**Your task**
Would you reproduce the whole listing exactly, minus its images?

**Data block**
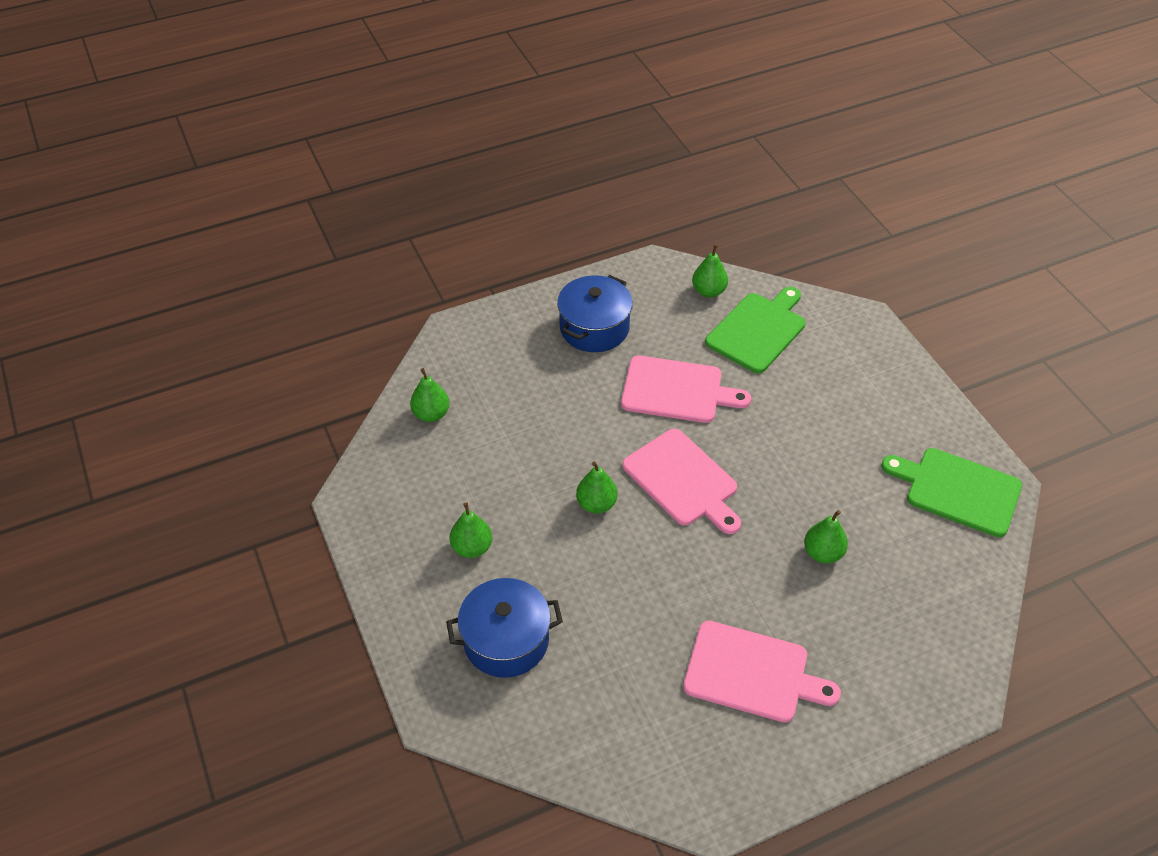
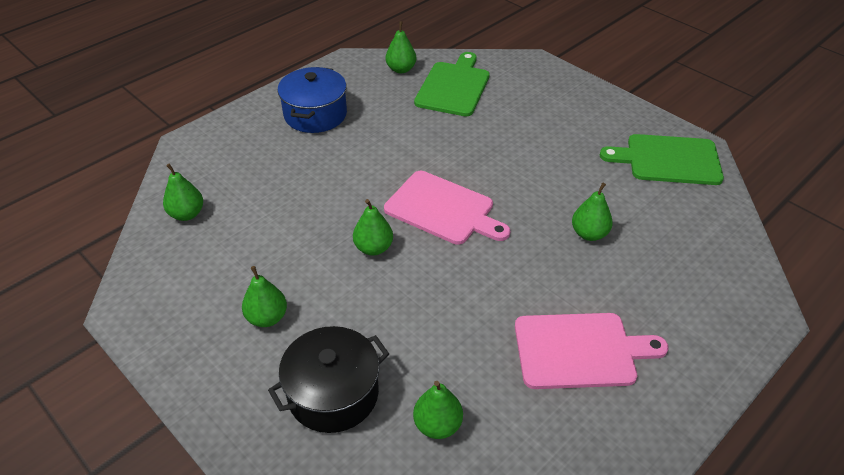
camera: 20 degrees left, 5 degrees down
(506, 640) = (333, 394): blue pot -> black pot
(587, 699) = (437, 425): none -> green pear
(677, 390) = (406, 143): pink cutting board -> none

**Solution for this problem**
camera: 20 degrees left, 5 degrees down
(506, 640) = (333, 394): blue pot -> black pot
(587, 699) = (437, 425): none -> green pear
(677, 390) = (406, 143): pink cutting board -> none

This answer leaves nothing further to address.